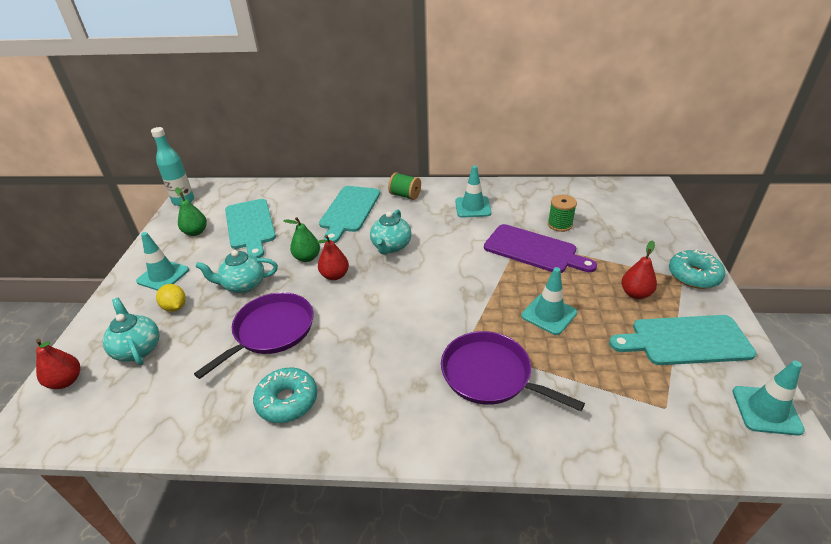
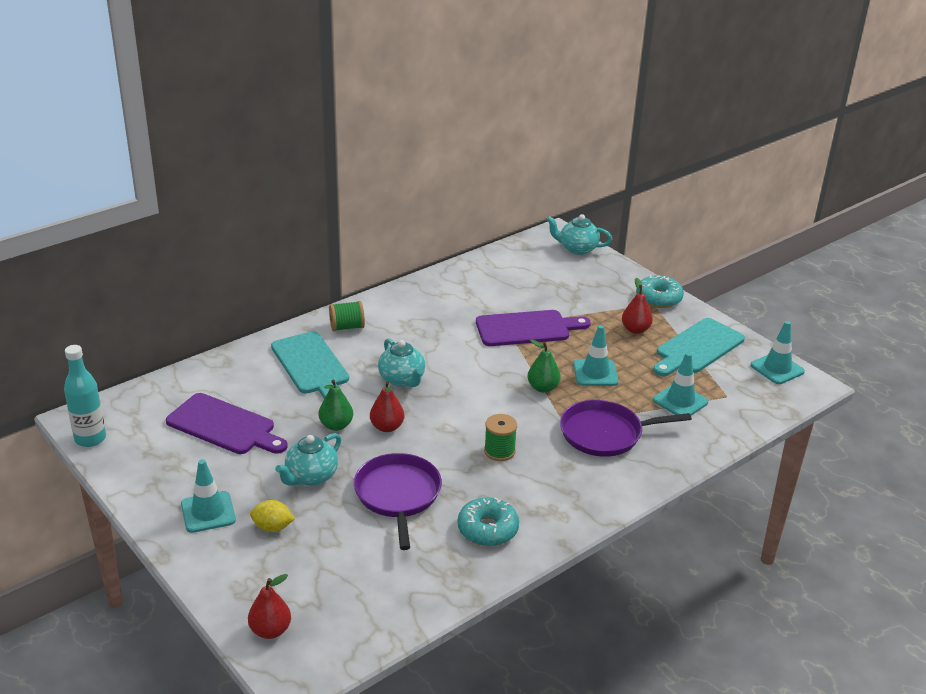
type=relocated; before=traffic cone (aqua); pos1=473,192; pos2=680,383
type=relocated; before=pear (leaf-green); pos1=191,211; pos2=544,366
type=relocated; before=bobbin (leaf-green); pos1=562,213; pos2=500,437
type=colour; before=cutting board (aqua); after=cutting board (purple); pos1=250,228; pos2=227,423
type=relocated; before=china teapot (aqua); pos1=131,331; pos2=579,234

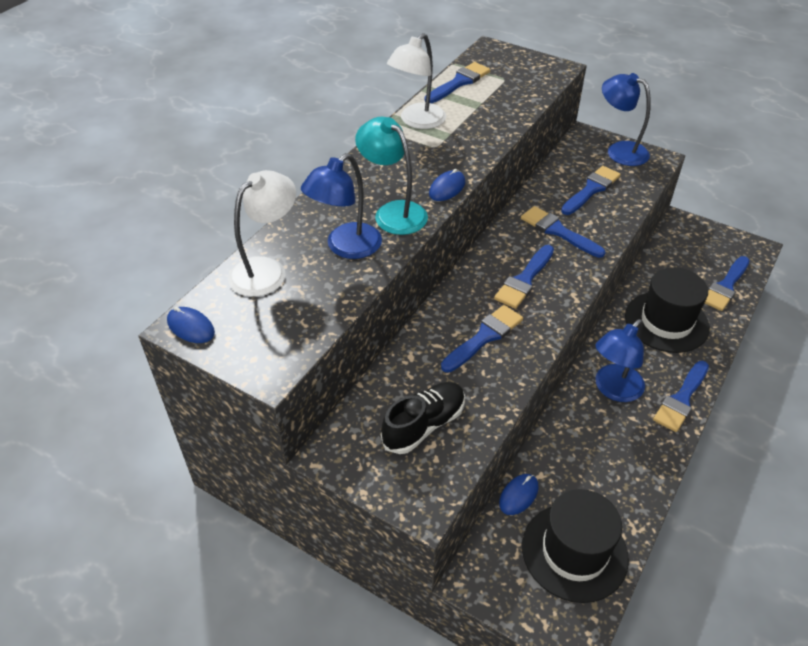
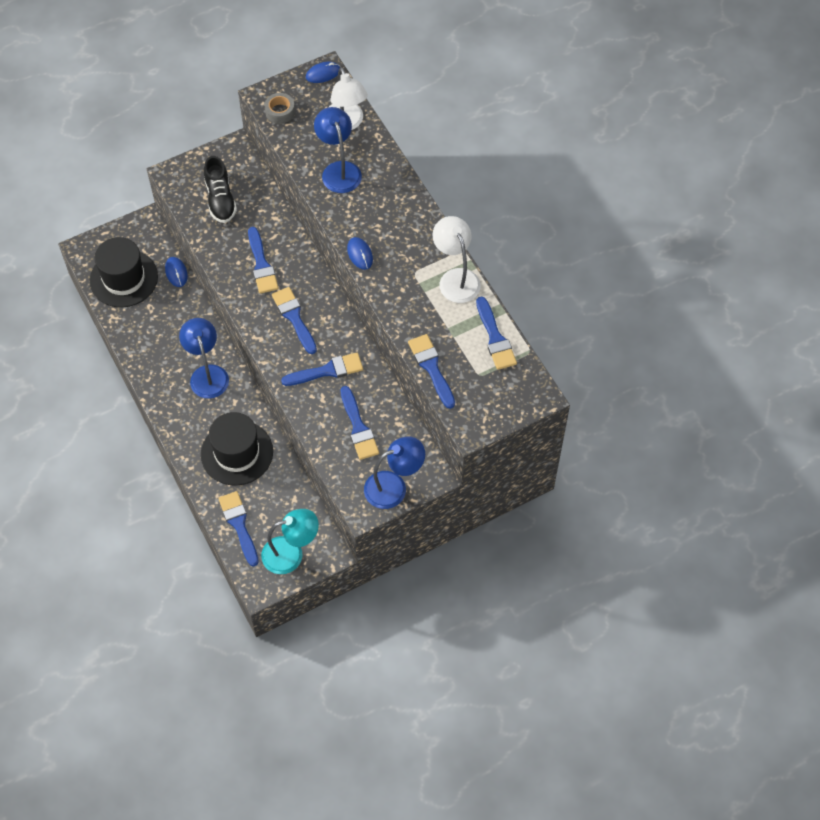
type=relocated; before=reading lamp (aqua); pos1=391,176; pos2=290,541
type=relocated; before=paintbrush (cobalt); pos1=681,396; pos2=431,371
type=appeared; after=sticky tape (gray); pos2=280,108

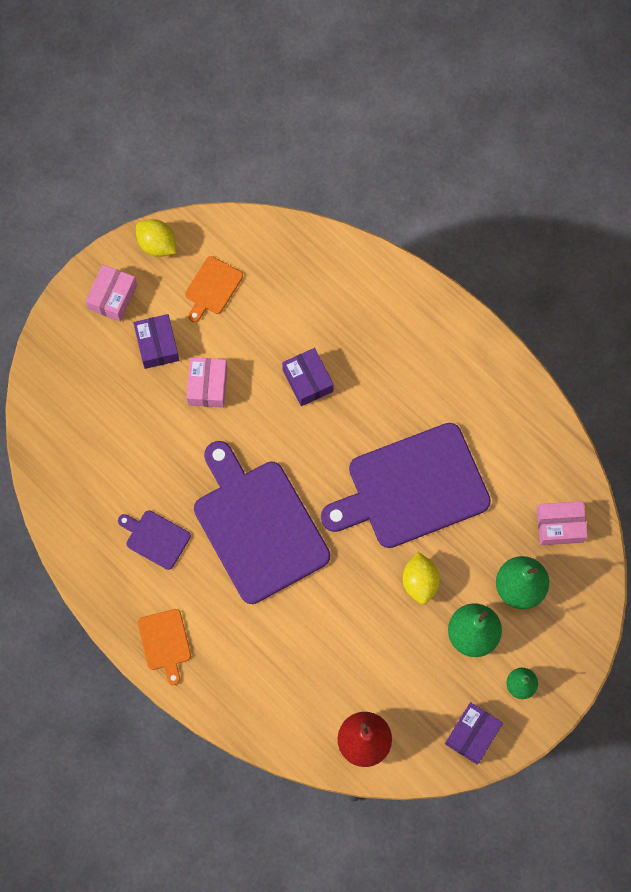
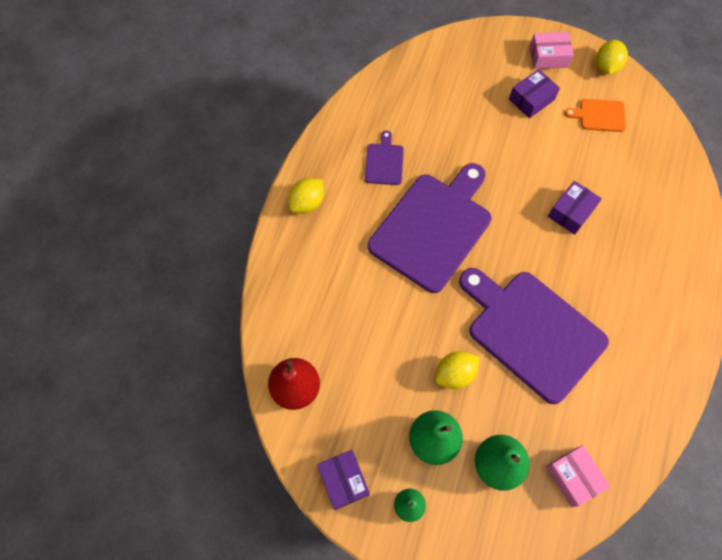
type=missing; before=parcel (pink); pos1=207,382
type=exchanged; before=cutting board (orange-coloured); after=citrus fruit (yellow); pos1=164,647; pos2=306,195
type=spun; before=parcel (purple); pos1=474,733; pos2=343,480; turn=60

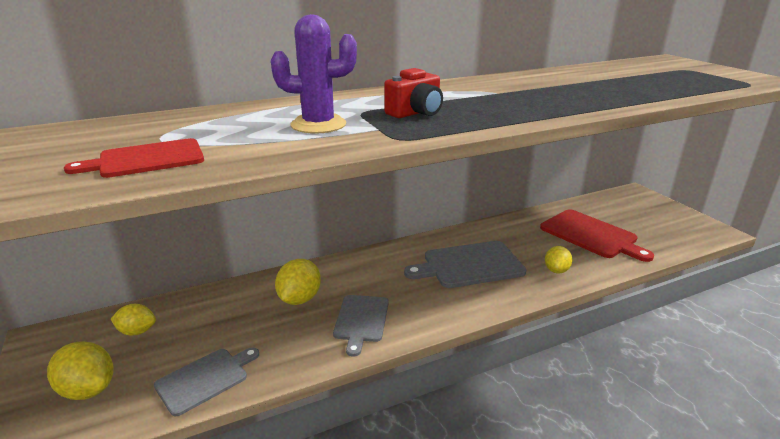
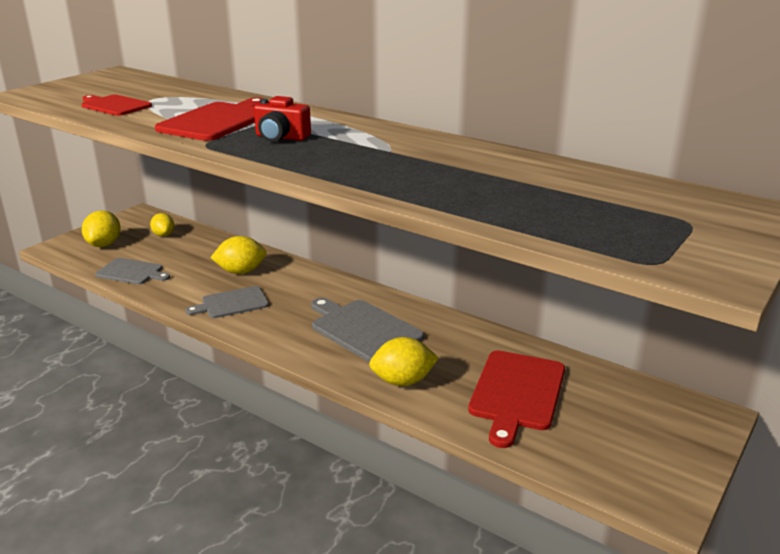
type=exchanged; before=cactus (purple); after=cutting board (red); pos1=314,74; pos2=210,119
type=size; before=citrus fruit (yellow); pos1=559,260; pos2=404,361; scale=1.5

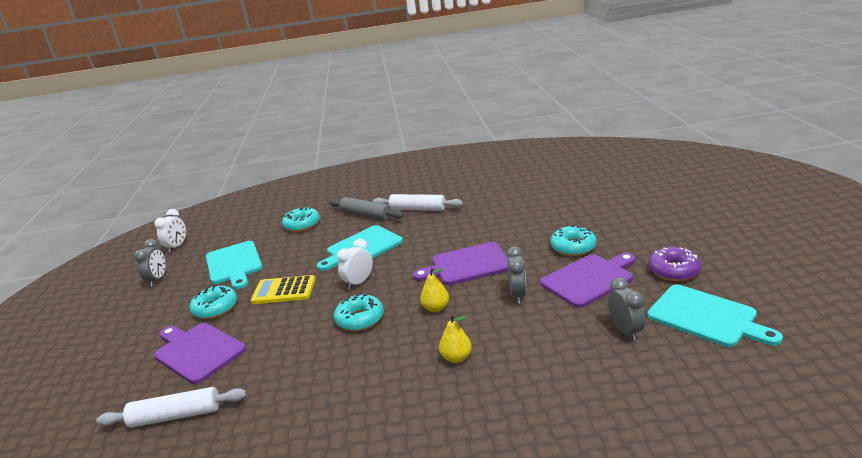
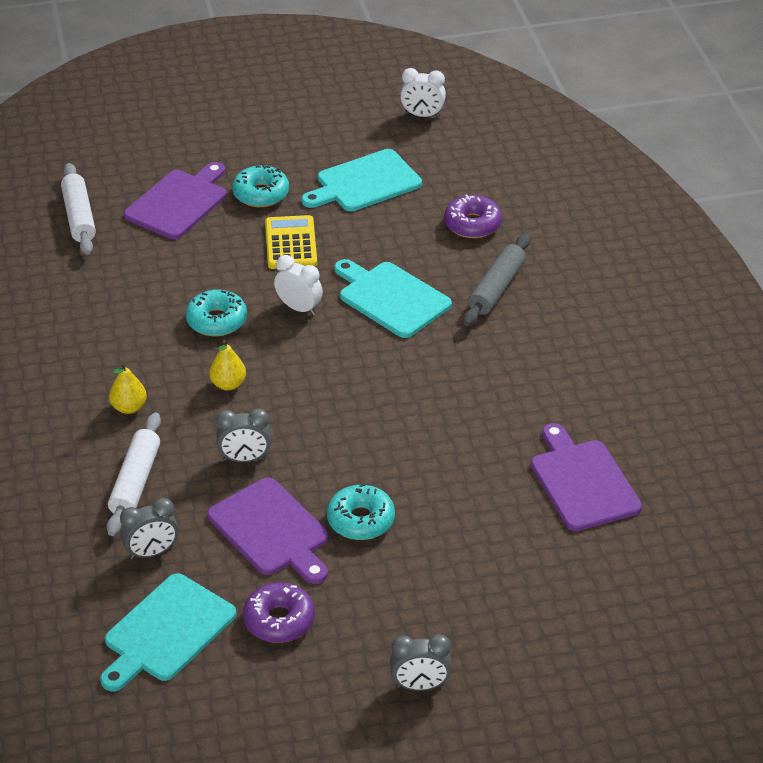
type=relocated; before=dough roller (white); pos1=418,202; pos2=134,474
type=colour; before=glazed donut (aqua); after=glazed donut (purple); pos1=301,219; pos2=473,216
type=relocated; before=clock (gray); pos1=150,263; pos2=421,662
type=relocated; before=cutting board (purple); pos1=460,263; pos2=586,477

————

**WHAT TO PRODUCE**
When printing the entries, leave out the images and keep everything else exact.

**COMPLETED TASK**
type=relocated; before=traffic cone (aqua); pos1=473,192; pos2=680,383
type=relocated; before=pear (leaf-green); pos1=191,211; pos2=544,366
type=relocated; before=bobbin (leaf-green); pos1=562,213; pos2=500,437
type=colour; before=cutting board (aqua); after=cutting board (purple); pos1=250,228; pos2=227,423
type=relocated; before=china teapot (aqua); pos1=131,331; pos2=579,234

type=relocated; before=reading lamp (aqua); pos1=391,176; pos2=290,541
type=relocated; before=paintbrush (cobalt); pos1=681,396; pos2=431,371
type=appeared; after=sticky tape (gray); pos2=280,108

type=missing; before=parcel (pink); pos1=207,382
type=exchanged; before=cutting board (orange-coloured); after=citrus fruit (yellow); pos1=164,647; pos2=306,195
type=spun; before=parcel (purple); pos1=474,733; pos2=343,480; turn=60

type=exchanged; before=cactus (purple); after=cutting board (red); pos1=314,74; pos2=210,119
type=size; before=citrus fruit (yellow); pos1=559,260; pos2=404,361; scale=1.5

type=relocated; before=dough roller (white); pos1=418,202; pos2=134,474
type=colour; before=glazed donut (aqua); after=glazed donut (purple); pos1=301,219; pos2=473,216
type=relocated; before=clock (gray); pos1=150,263; pos2=421,662
type=relocated; before=cutting board (purple); pos1=460,263; pos2=586,477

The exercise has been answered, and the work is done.